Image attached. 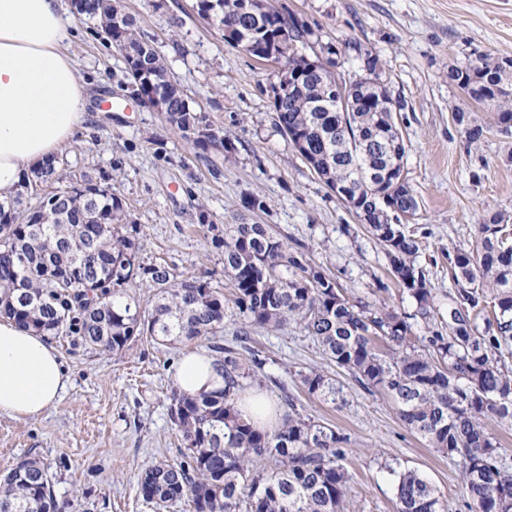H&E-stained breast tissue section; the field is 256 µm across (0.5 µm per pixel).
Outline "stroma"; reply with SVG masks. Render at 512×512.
Returning a JSON list of instances; mask_svg holds the SVG:
<instances>
[{"mask_svg": "<svg viewBox=\"0 0 512 512\" xmlns=\"http://www.w3.org/2000/svg\"><path fill=\"white\" fill-rule=\"evenodd\" d=\"M270 2L320 45L339 49L341 77H362L365 56L377 59L379 79L399 107L404 176L418 202L409 225L420 245L416 263L426 269L436 303L446 304L453 287L449 255L473 248L479 226L493 215L512 225V132L502 133L496 113L468 100L448 78L480 55L512 58V0ZM119 3L190 105L235 143L228 157L196 149L163 113L133 96L122 58L92 22L72 19L64 50L90 98L57 169L109 176L138 229L140 263L207 279L227 294L224 254L211 242L209 223L267 224L334 275L347 297L413 312L415 302L389 274L378 240L278 127L276 66L225 42L197 15L196 0ZM459 107L481 121L480 141H467L455 120ZM255 196L264 209L248 207ZM252 341L269 358L264 391L271 399L288 394L303 416L348 436L355 512H397L396 474L407 469L435 486L445 512H467L456 466L400 420L387 394L360 387L295 325L255 330ZM53 343L71 385L39 418L0 415V474L23 459H40L67 512H188L184 502L163 511L146 502L137 477L147 465L180 457L169 407L173 365L185 344L162 346L144 335L115 355L74 336ZM312 369L345 385L344 403L307 395L299 374Z\"/></svg>", "mask_w": 512, "mask_h": 512, "instance_id": "stroma-1", "label": "stroma"}]
</instances>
----
● **Problem**: Pull out and copy each line containing the string "stroma".

● **Solution**:
Outline "stroma"; reply with SVG masks. Render at 512×512.
[{"mask_svg": "<svg viewBox=\"0 0 512 512\" xmlns=\"http://www.w3.org/2000/svg\"><path fill=\"white\" fill-rule=\"evenodd\" d=\"M270 2L320 45L339 49L341 77H362L365 56L377 59L379 79L399 107L404 176L418 202L409 225L420 245L416 263L426 269L436 303L446 304L453 287L449 255L473 248L479 226L493 215L512 225V132L502 133L496 113L468 100L448 78L480 55L512 58V0ZM119 3L190 105L235 143L228 157L196 149L163 113L133 96L122 58L92 22L72 19L64 50L90 98L57 169L109 176L138 229L140 263L207 279L227 294L224 254L211 242L209 223L267 224L334 275L347 297L413 312L415 302L389 274L378 240L278 127L276 66L225 42L197 15L196 0ZM459 107L481 121L480 141H467L455 120ZM255 196L264 209L248 207ZM252 341L269 358L264 391L271 399L288 394L303 416L348 436L355 512H397L396 474L407 469L435 486L445 512H467L456 466L400 420L387 394L360 387L295 325L255 330ZM53 343L71 385L39 418L0 415V474L23 459H40L67 512H188L184 502L163 511L146 502L137 477L147 465L180 457L169 407L173 365L185 344L162 346L144 335L115 355L74 336ZM312 369L345 385L344 403L307 395L299 374Z\"/></svg>", "mask_w": 512, "mask_h": 512, "instance_id": "stroma-1", "label": "stroma"}]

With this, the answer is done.